[Object correspondence data]
******
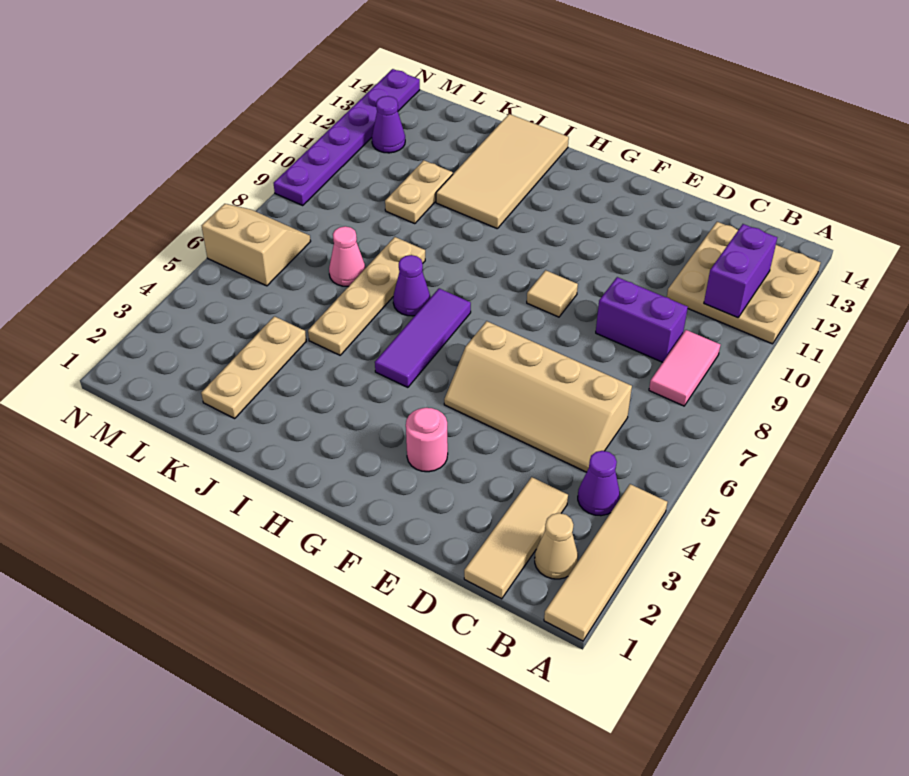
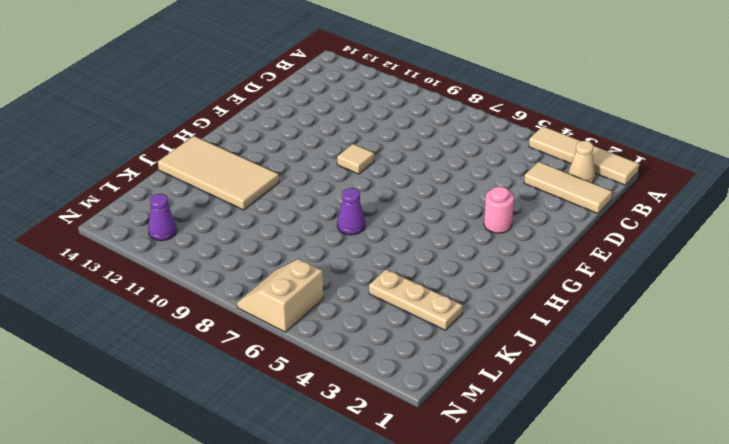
none -> tan plate A11:C13 level 1
none -> purple cone B4 level 1
none -> pink tile B8:B9 level 1

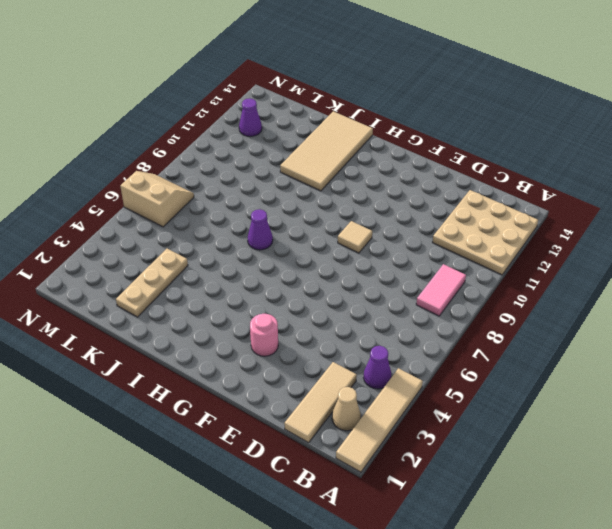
none -> tan slope C5:F6 level 1 top 6
none -> purple brick C9:D9 level 1
none -> purple tile H5:H7 level 1

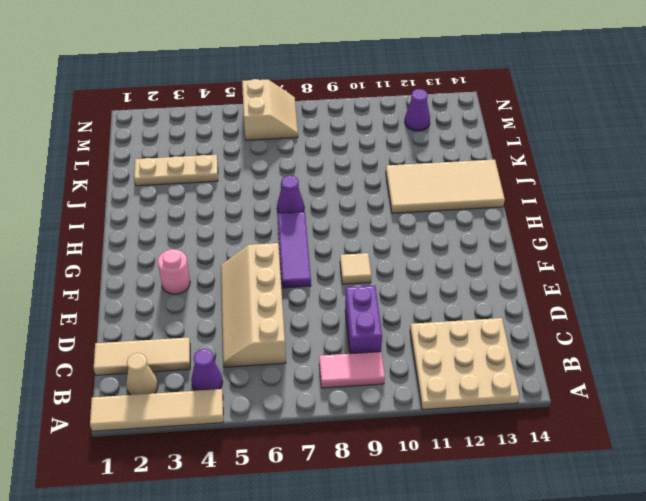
purple tile F7:H7 level 1 -> purple tile H5:H7 level 1
none -> tan plate J5:J8 level 1
none -> pink cone K7 level 1
none -> tan plate K10:K11 level 1

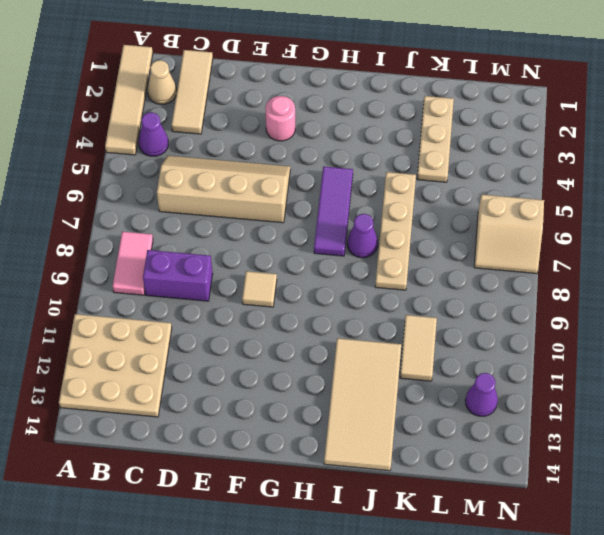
tan tile K10:K11 level 1 -> tan plate K10:K11 level 1
none -> pink cone K7 level 1
none -> purple plate N9:N14 level 1
none -> purple brick B11:B12 level 2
******
**TASK DESCRIPTION**.
Above are the records; give them all again exactly, apart from the pictures.

**WRITTEN RESPONSE**.
none -> tan plate A11:C13 level 1
none -> purple cone B4 level 1
none -> pink tile B8:B9 level 1

none -> tan slope C5:F6 level 1 top 6
none -> purple brick C9:D9 level 1
none -> purple tile H5:H7 level 1

purple tile F7:H7 level 1 -> purple tile H5:H7 level 1
none -> tan plate J5:J8 level 1
none -> pink cone K7 level 1
none -> tan plate K10:K11 level 1

tan tile K10:K11 level 1 -> tan plate K10:K11 level 1
none -> pink cone K7 level 1
none -> purple plate N9:N14 level 1
none -> purple brick B11:B12 level 2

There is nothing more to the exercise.